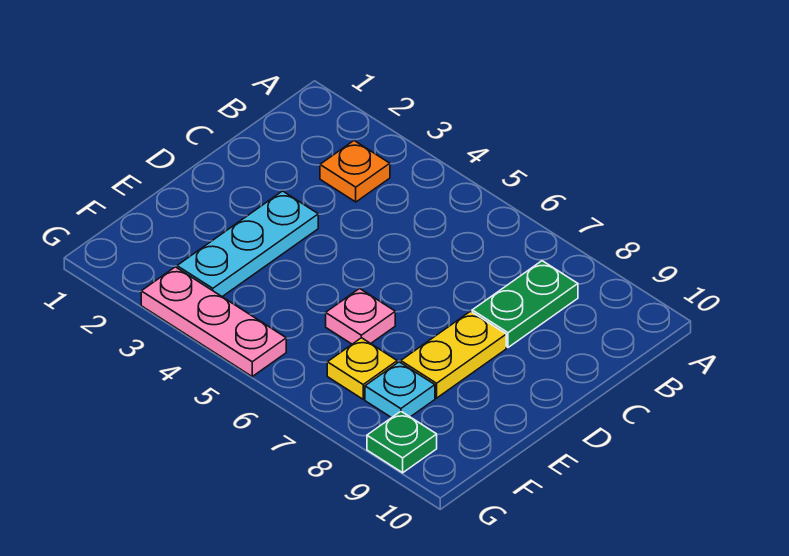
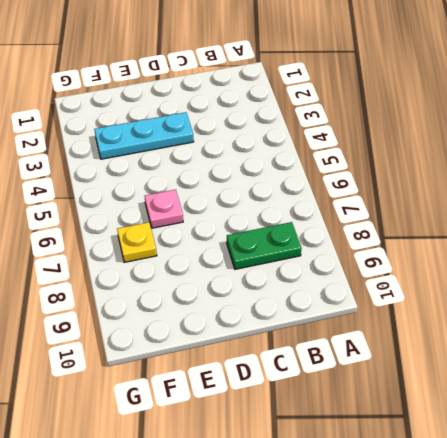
none -> orange plate B3 level 1
none -> yellow plate D8:E8 level 1

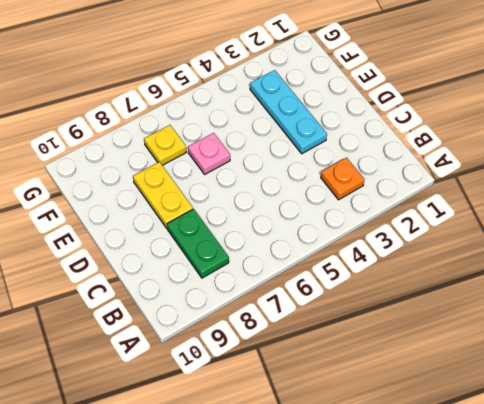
none -> cyan plate F8 level 1
none -> pink plate G3:G5 level 1

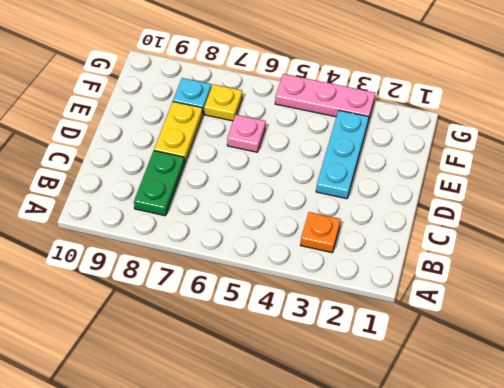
none -> green plate G9 level 1

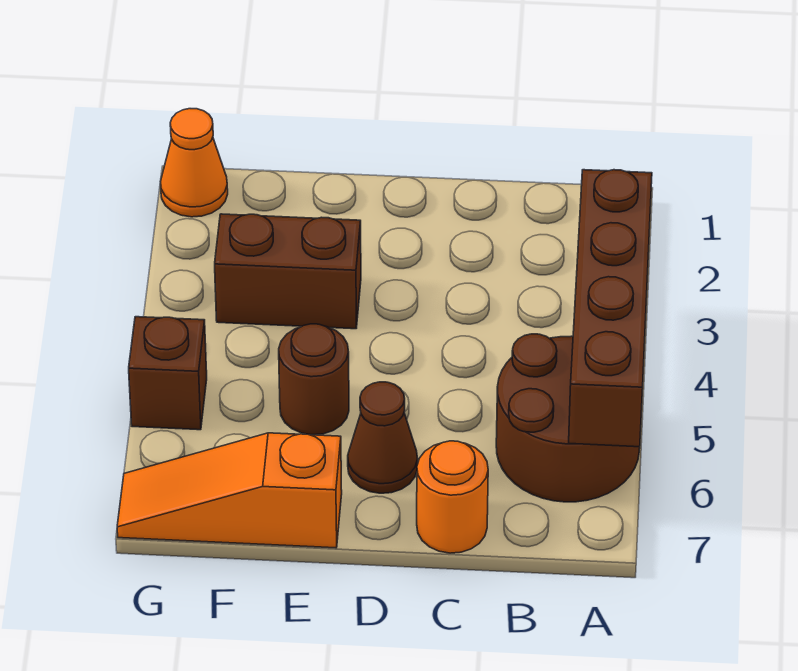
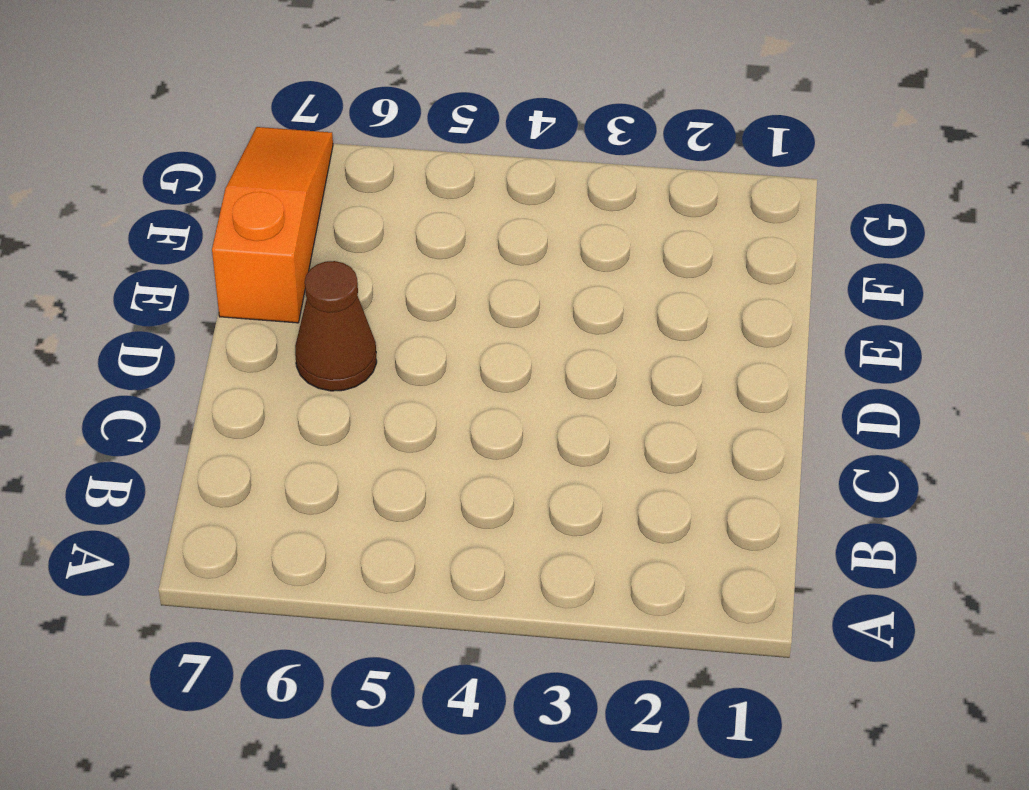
none -> brown round brick A5:B6 level 1
none -> orange round brick C7 level 1

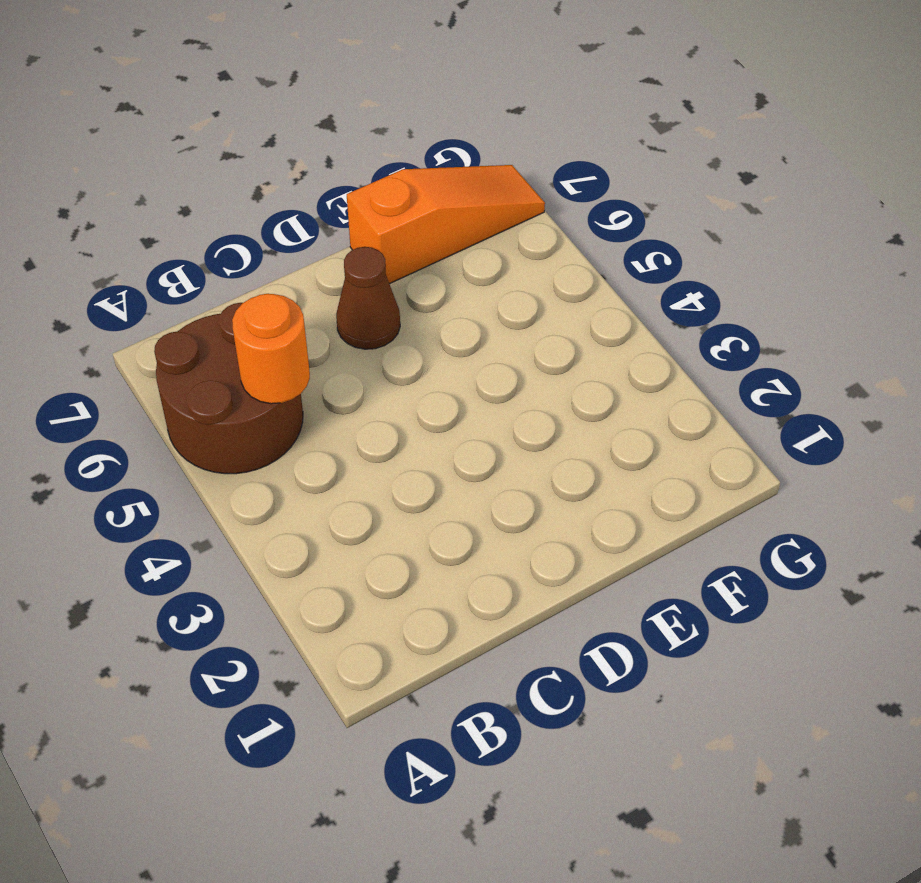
orange round brick B5 level 2 -> orange round brick C7 level 1
none -> brown brick E3:F3 level 1
none -> brown round brick E5 level 1

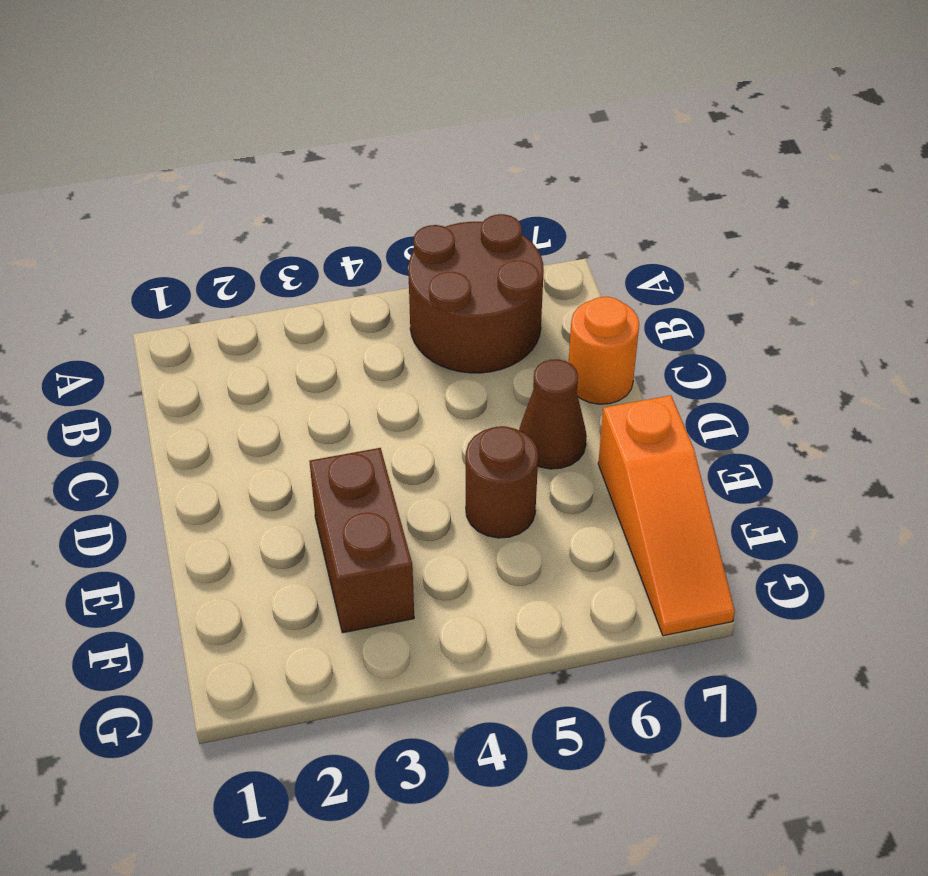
none -> orange cone G1 level 1
none -> brown brick G5 level 1

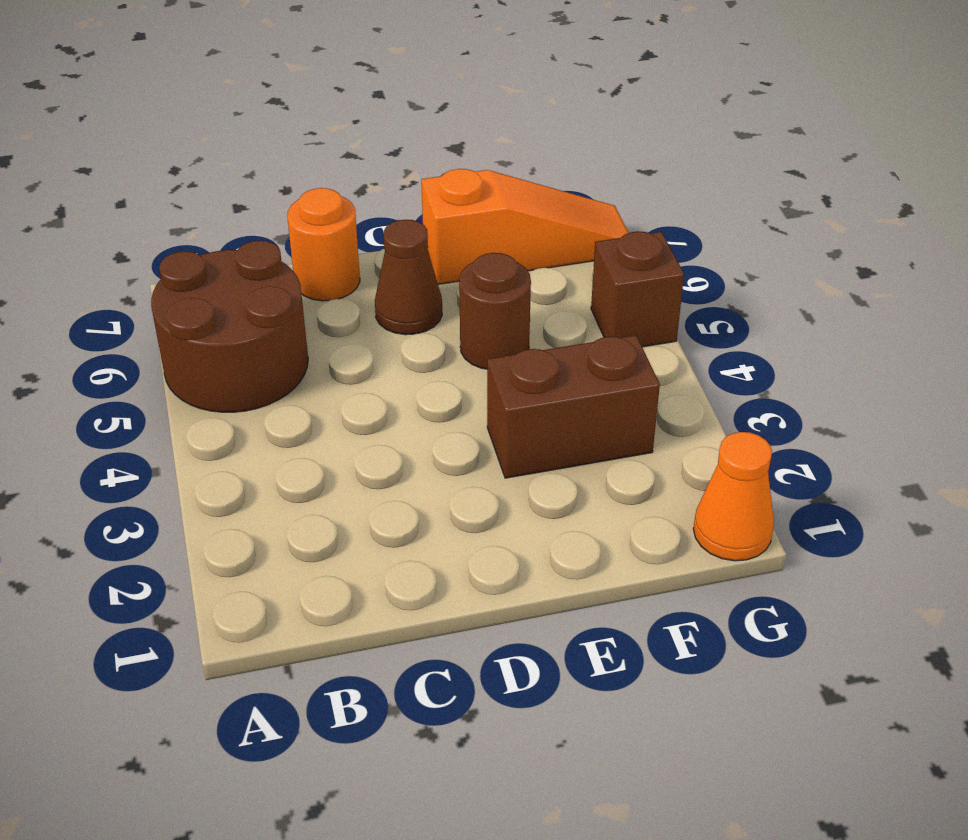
none -> brown brick A3:A6 level 2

→ Problem to work on
Lines in the listing above that contain the word "plate" must be copied; leave out the rest.

→ Completed task
none -> orange plate B3 level 1
none -> yellow plate D8:E8 level 1
none -> cyan plate F8 level 1
none -> pink plate G3:G5 level 1
none -> green plate G9 level 1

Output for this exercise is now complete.